## Task prompt
State how many lines of the records below contain the word "moved", giving the number and nothing else.

## Data section
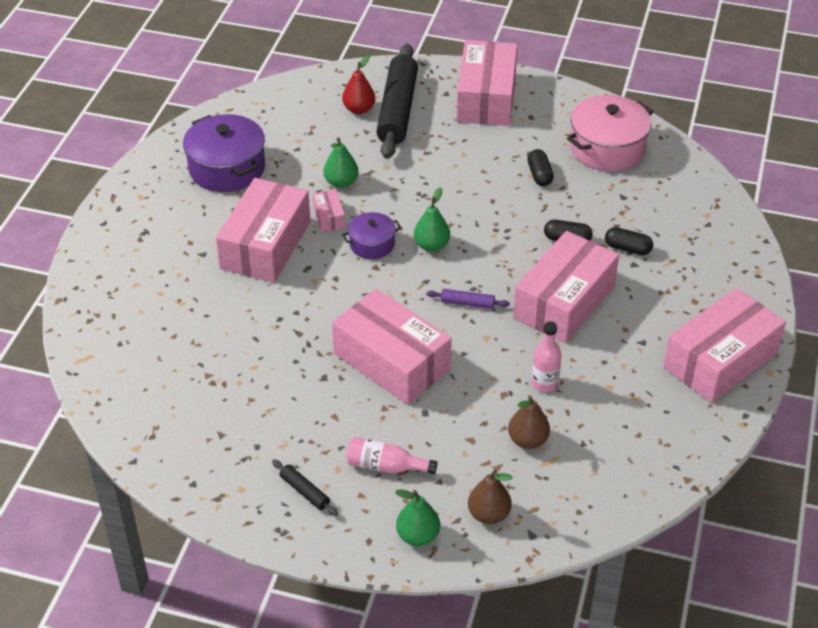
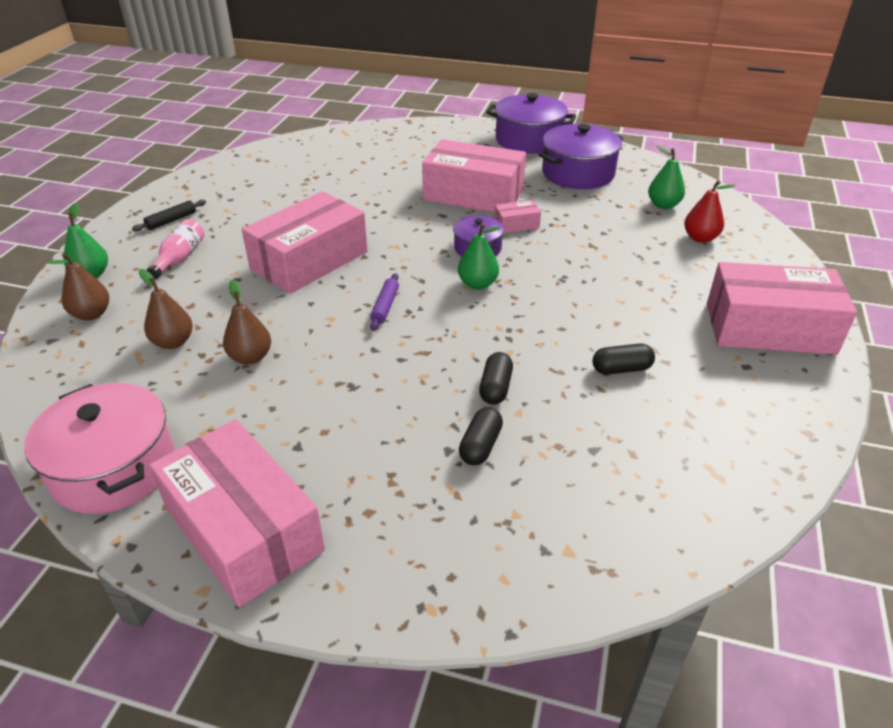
camera: 90 degrees right, 5 degrees down
green pear [323,137,359,188] -> green pear moved to [648,145,685,209]
black rolling pin [376,44,418,159] -> none
pink box [513,231,619,343] -> none
pink bottle [531,322,561,392] -> brown pear [223,279,271,365]
pink pot [567,95,653,171] -> pink pot moved to [24,383,174,514]
none -> purple pot [486,93,576,153]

## Response area
2